- [Input records]
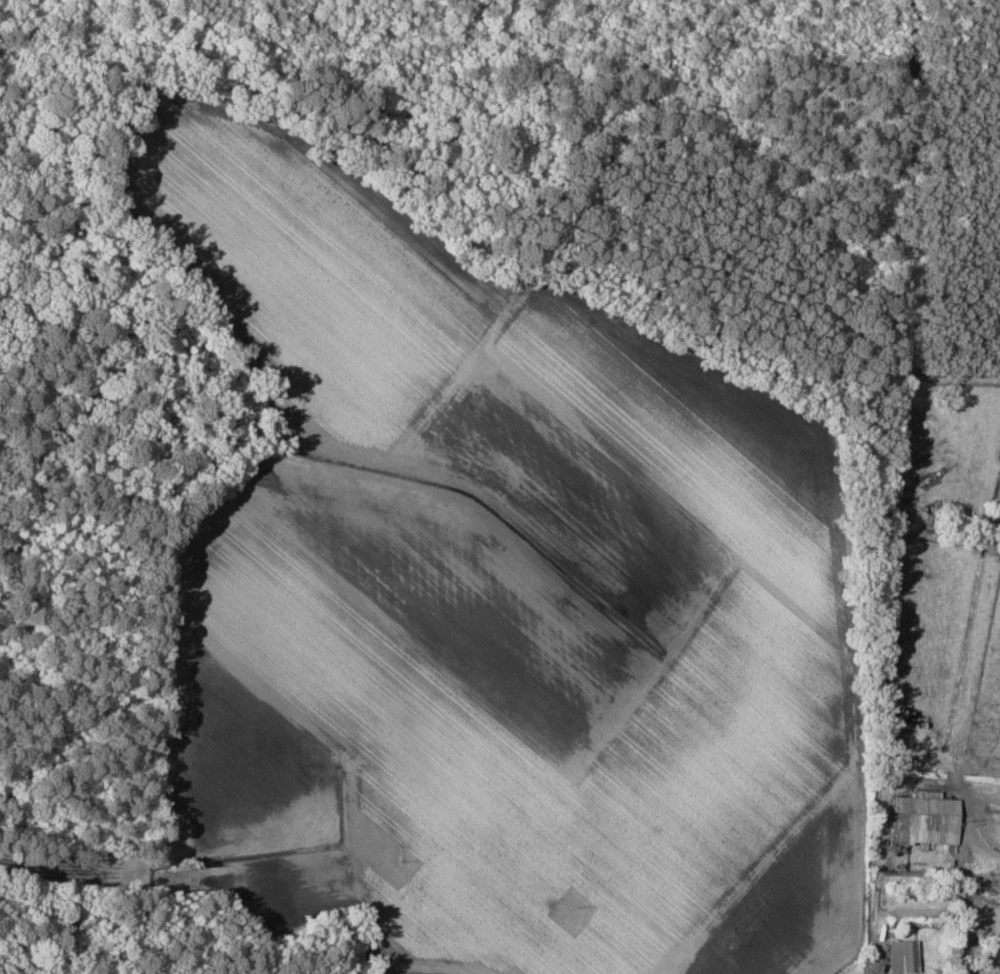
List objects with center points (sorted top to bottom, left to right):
building: (924, 820)
road: (884, 843)
road: (876, 922)
building: (903, 956)

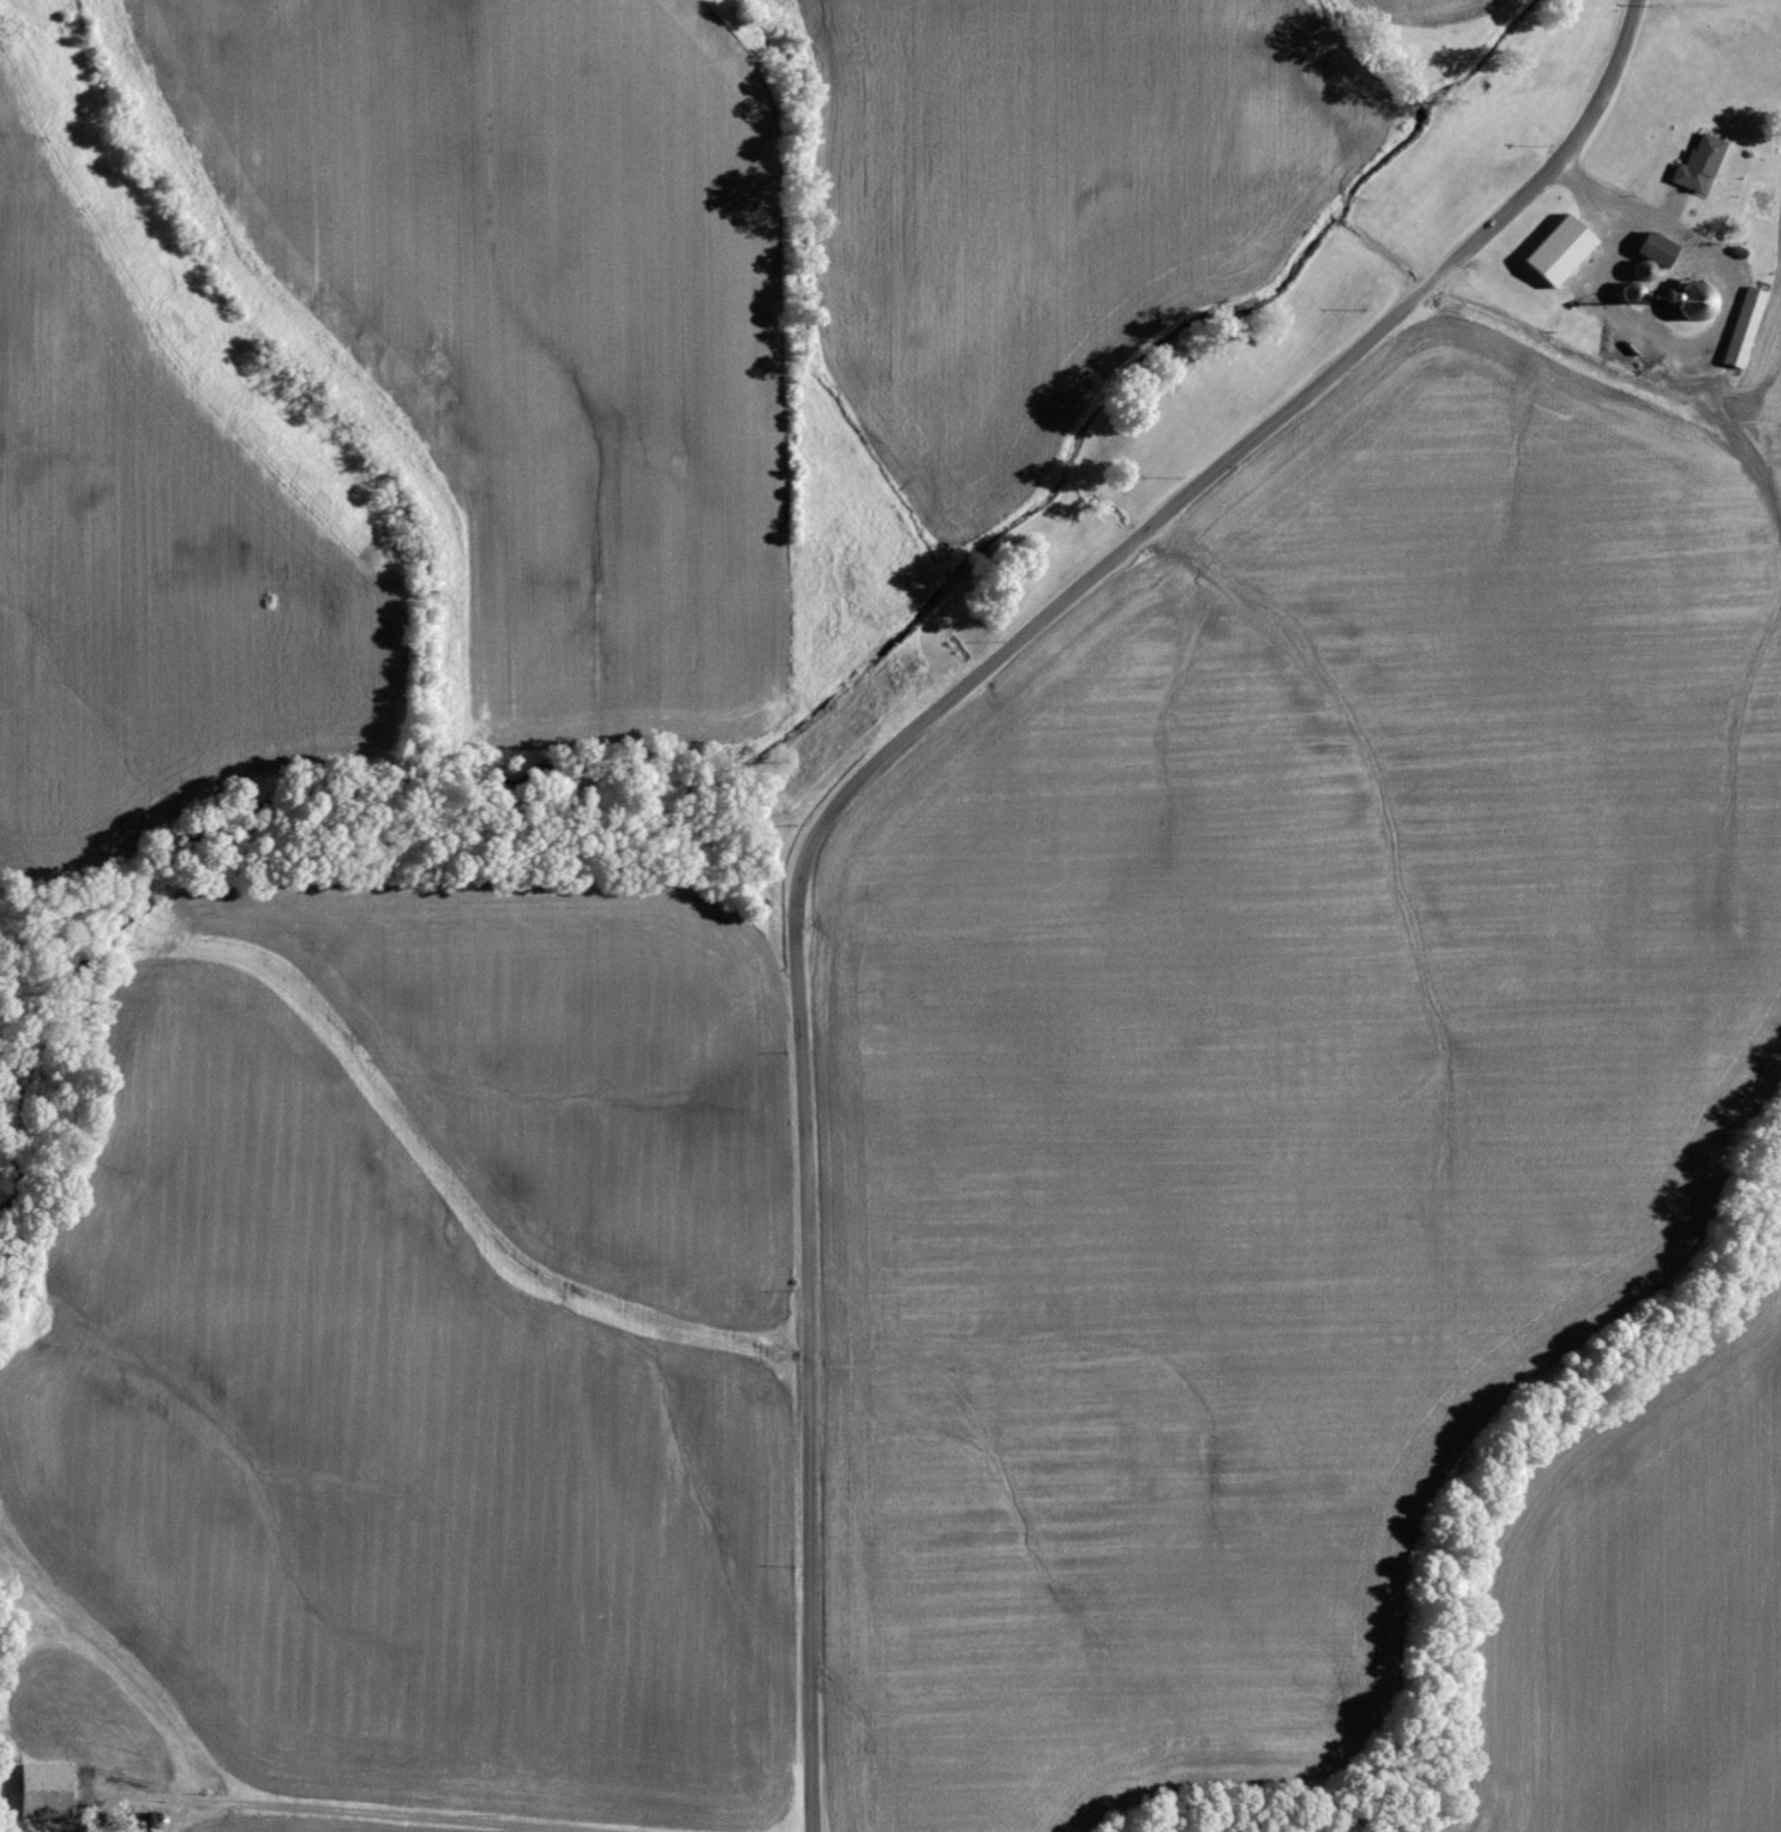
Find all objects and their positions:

- [Action item] Word for word, please reproduce each entry above and leave out every picture.

- [Result for this exercise]
List objects with center points (sorted top to bottom, left to right):
building: (924, 820)
road: (884, 843)
road: (876, 922)
building: (903, 956)

Find all objects and their positions:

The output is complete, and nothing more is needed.